MATERIAL PROVIDED: Begin

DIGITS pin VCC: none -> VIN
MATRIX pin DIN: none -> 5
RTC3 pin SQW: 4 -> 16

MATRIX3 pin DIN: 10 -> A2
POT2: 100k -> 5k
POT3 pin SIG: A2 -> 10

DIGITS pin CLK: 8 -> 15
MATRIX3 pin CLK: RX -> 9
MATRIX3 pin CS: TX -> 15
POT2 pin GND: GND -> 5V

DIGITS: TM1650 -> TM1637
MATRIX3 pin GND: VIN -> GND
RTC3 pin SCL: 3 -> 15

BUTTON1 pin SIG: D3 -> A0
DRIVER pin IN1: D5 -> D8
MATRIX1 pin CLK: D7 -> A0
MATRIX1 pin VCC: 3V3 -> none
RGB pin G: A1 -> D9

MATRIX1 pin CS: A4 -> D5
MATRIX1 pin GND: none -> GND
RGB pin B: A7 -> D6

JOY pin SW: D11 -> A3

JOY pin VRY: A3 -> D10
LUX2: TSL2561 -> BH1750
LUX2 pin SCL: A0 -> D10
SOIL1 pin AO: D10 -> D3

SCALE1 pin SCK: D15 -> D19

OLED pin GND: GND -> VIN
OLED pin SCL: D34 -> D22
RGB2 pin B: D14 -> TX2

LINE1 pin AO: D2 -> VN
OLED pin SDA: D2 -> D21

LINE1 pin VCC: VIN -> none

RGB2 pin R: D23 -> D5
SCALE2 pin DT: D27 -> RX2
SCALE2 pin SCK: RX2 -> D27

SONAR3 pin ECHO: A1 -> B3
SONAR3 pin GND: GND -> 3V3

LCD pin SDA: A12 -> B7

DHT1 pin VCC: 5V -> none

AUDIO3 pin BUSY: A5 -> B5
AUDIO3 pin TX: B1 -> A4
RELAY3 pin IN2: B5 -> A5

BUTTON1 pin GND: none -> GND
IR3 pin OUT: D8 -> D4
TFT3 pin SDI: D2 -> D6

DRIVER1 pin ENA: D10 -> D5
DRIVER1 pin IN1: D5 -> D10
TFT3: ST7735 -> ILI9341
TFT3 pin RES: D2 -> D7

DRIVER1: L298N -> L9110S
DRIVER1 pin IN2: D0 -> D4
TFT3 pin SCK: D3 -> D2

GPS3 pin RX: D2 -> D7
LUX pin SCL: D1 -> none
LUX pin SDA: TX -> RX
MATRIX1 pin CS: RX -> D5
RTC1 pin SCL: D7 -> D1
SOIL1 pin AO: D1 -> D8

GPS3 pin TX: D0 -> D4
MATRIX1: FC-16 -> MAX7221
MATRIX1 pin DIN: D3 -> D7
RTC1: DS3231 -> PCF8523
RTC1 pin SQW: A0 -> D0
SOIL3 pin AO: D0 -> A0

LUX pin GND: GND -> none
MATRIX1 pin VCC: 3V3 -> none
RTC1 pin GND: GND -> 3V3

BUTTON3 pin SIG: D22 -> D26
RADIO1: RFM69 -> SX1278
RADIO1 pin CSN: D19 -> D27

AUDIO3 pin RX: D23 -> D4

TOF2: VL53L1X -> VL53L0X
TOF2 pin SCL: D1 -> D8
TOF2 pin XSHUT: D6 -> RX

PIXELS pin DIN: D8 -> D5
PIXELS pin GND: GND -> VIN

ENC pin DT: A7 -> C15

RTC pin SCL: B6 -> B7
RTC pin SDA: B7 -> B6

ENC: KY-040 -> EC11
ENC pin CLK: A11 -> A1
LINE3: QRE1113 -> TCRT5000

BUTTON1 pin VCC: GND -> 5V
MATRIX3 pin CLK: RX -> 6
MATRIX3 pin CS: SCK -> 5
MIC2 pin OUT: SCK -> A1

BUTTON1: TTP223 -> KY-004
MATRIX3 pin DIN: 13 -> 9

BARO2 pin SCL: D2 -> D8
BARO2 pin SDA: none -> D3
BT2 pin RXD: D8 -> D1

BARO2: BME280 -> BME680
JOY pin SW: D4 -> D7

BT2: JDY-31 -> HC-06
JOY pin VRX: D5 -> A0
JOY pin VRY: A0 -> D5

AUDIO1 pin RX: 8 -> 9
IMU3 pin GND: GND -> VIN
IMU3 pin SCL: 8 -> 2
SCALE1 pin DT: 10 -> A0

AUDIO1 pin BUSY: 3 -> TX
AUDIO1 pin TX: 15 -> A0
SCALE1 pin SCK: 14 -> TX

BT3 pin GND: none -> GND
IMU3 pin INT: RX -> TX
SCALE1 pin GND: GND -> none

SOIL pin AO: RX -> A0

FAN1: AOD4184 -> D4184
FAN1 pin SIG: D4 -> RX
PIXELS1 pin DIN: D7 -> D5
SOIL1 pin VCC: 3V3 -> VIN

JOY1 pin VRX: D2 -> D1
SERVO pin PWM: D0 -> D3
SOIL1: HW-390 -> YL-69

MATERIAL PROVIDED: End

■ WORK TO COMPLETE ■
Write out the records again, exactly as given.

■ RESPONSE TO THIS EXERCISE ■
DIGITS pin VCC: none -> VIN
MATRIX pin DIN: none -> 5
RTC3 pin SQW: 4 -> 16

MATRIX3 pin DIN: 10 -> A2
POT2: 100k -> 5k
POT3 pin SIG: A2 -> 10

DIGITS pin CLK: 8 -> 15
MATRIX3 pin CLK: RX -> 9
MATRIX3 pin CS: TX -> 15
POT2 pin GND: GND -> 5V

DIGITS: TM1650 -> TM1637
MATRIX3 pin GND: VIN -> GND
RTC3 pin SCL: 3 -> 15

BUTTON1 pin SIG: D3 -> A0
DRIVER pin IN1: D5 -> D8
MATRIX1 pin CLK: D7 -> A0
MATRIX1 pin VCC: 3V3 -> none
RGB pin G: A1 -> D9

MATRIX1 pin CS: A4 -> D5
MATRIX1 pin GND: none -> GND
RGB pin B: A7 -> D6

JOY pin SW: D11 -> A3

JOY pin VRY: A3 -> D10
LUX2: TSL2561 -> BH1750
LUX2 pin SCL: A0 -> D10
SOIL1 pin AO: D10 -> D3

SCALE1 pin SCK: D15 -> D19

OLED pin GND: GND -> VIN
OLED pin SCL: D34 -> D22
RGB2 pin B: D14 -> TX2

LINE1 pin AO: D2 -> VN
OLED pin SDA: D2 -> D21

LINE1 pin VCC: VIN -> none

RGB2 pin R: D23 -> D5
SCALE2 pin DT: D27 -> RX2
SCALE2 pin SCK: RX2 -> D27

SONAR3 pin ECHO: A1 -> B3
SONAR3 pin GND: GND -> 3V3

LCD pin SDA: A12 -> B7

DHT1 pin VCC: 5V -> none

AUDIO3 pin BUSY: A5 -> B5
AUDIO3 pin TX: B1 -> A4
RELAY3 pin IN2: B5 -> A5

BUTTON1 pin GND: none -> GND
IR3 pin OUT: D8 -> D4
TFT3 pin SDI: D2 -> D6

DRIVER1 pin ENA: D10 -> D5
DRIVER1 pin IN1: D5 -> D10
TFT3: ST7735 -> ILI9341
TFT3 pin RES: D2 -> D7

DRIVER1: L298N -> L9110S
DRIVER1 pin IN2: D0 -> D4
TFT3 pin SCK: D3 -> D2

GPS3 pin RX: D2 -> D7
LUX pin SCL: D1 -> none
LUX pin SDA: TX -> RX
MATRIX1 pin CS: RX -> D5
RTC1 pin SCL: D7 -> D1
SOIL1 pin AO: D1 -> D8

GPS3 pin TX: D0 -> D4
MATRIX1: FC-16 -> MAX7221
MATRIX1 pin DIN: D3 -> D7
RTC1: DS3231 -> PCF8523
RTC1 pin SQW: A0 -> D0
SOIL3 pin AO: D0 -> A0

LUX pin GND: GND -> none
MATRIX1 pin VCC: 3V3 -> none
RTC1 pin GND: GND -> 3V3

BUTTON3 pin SIG: D22 -> D26
RADIO1: RFM69 -> SX1278
RADIO1 pin CSN: D19 -> D27

AUDIO3 pin RX: D23 -> D4

TOF2: VL53L1X -> VL53L0X
TOF2 pin SCL: D1 -> D8
TOF2 pin XSHUT: D6 -> RX

PIXELS pin DIN: D8 -> D5
PIXELS pin GND: GND -> VIN

ENC pin DT: A7 -> C15

RTC pin SCL: B6 -> B7
RTC pin SDA: B7 -> B6

ENC: KY-040 -> EC11
ENC pin CLK: A11 -> A1
LINE3: QRE1113 -> TCRT5000

BUTTON1 pin VCC: GND -> 5V
MATRIX3 pin CLK: RX -> 6
MATRIX3 pin CS: SCK -> 5
MIC2 pin OUT: SCK -> A1

BUTTON1: TTP223 -> KY-004
MATRIX3 pin DIN: 13 -> 9

BARO2 pin SCL: D2 -> D8
BARO2 pin SDA: none -> D3
BT2 pin RXD: D8 -> D1

BARO2: BME280 -> BME680
JOY pin SW: D4 -> D7

BT2: JDY-31 -> HC-06
JOY pin VRX: D5 -> A0
JOY pin VRY: A0 -> D5

AUDIO1 pin RX: 8 -> 9
IMU3 pin GND: GND -> VIN
IMU3 pin SCL: 8 -> 2
SCALE1 pin DT: 10 -> A0

AUDIO1 pin BUSY: 3 -> TX
AUDIO1 pin TX: 15 -> A0
SCALE1 pin SCK: 14 -> TX

BT3 pin GND: none -> GND
IMU3 pin INT: RX -> TX
SCALE1 pin GND: GND -> none

SOIL pin AO: RX -> A0

FAN1: AOD4184 -> D4184
FAN1 pin SIG: D4 -> RX
PIXELS1 pin DIN: D7 -> D5
SOIL1 pin VCC: 3V3 -> VIN

JOY1 pin VRX: D2 -> D1
SERVO pin PWM: D0 -> D3
SOIL1: HW-390 -> YL-69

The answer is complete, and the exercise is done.